DATA FOR REVIEW:

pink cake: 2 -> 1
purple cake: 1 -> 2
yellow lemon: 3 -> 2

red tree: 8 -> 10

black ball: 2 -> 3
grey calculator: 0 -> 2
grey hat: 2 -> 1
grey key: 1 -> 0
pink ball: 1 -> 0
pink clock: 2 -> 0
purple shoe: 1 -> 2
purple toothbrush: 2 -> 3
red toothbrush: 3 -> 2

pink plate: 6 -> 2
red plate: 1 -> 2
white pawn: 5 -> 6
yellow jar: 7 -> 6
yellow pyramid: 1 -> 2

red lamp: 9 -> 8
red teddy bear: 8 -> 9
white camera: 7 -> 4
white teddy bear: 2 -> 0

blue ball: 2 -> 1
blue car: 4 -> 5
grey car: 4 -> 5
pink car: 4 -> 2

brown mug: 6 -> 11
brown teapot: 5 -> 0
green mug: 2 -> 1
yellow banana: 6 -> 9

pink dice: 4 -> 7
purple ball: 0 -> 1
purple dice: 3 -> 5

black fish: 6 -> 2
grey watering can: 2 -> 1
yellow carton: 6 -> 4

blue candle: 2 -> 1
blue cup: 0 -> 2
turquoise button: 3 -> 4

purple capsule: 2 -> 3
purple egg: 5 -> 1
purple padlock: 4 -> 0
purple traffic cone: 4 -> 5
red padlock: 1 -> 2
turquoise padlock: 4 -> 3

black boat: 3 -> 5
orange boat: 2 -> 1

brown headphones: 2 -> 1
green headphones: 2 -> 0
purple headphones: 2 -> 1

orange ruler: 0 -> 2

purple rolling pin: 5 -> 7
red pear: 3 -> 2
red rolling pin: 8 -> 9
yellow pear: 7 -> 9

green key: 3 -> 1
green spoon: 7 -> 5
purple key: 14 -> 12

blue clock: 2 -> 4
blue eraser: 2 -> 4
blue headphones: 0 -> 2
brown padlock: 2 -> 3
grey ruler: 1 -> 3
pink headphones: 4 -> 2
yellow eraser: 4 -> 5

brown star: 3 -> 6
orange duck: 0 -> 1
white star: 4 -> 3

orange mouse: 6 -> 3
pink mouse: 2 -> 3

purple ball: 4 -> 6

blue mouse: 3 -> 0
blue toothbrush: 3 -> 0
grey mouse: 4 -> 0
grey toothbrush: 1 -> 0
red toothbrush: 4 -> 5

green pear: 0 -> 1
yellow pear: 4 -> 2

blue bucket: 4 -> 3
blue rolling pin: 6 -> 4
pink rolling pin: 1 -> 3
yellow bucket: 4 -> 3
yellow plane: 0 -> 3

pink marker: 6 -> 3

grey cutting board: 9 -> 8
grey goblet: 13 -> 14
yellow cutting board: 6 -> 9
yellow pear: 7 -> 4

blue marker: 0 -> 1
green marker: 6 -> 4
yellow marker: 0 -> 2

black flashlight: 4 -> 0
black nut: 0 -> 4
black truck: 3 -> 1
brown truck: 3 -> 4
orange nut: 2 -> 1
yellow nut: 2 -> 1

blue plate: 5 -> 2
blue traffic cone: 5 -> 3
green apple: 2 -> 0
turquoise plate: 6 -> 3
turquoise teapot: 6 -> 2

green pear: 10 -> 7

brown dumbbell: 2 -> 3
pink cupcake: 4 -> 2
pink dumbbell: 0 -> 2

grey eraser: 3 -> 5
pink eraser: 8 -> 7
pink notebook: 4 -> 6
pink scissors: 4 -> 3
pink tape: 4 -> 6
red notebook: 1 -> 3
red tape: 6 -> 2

TASK INSTRUCTIONS:
Beginning with the line holding "yellow jar: 7 -> 6" and ending with the line holding "black fish: 6 -> 2", write out the stretch of material above exactly; add no further lines.

SOLUTION TO THIS PROBLEM:
yellow jar: 7 -> 6
yellow pyramid: 1 -> 2

red lamp: 9 -> 8
red teddy bear: 8 -> 9
white camera: 7 -> 4
white teddy bear: 2 -> 0

blue ball: 2 -> 1
blue car: 4 -> 5
grey car: 4 -> 5
pink car: 4 -> 2

brown mug: 6 -> 11
brown teapot: 5 -> 0
green mug: 2 -> 1
yellow banana: 6 -> 9

pink dice: 4 -> 7
purple ball: 0 -> 1
purple dice: 3 -> 5

black fish: 6 -> 2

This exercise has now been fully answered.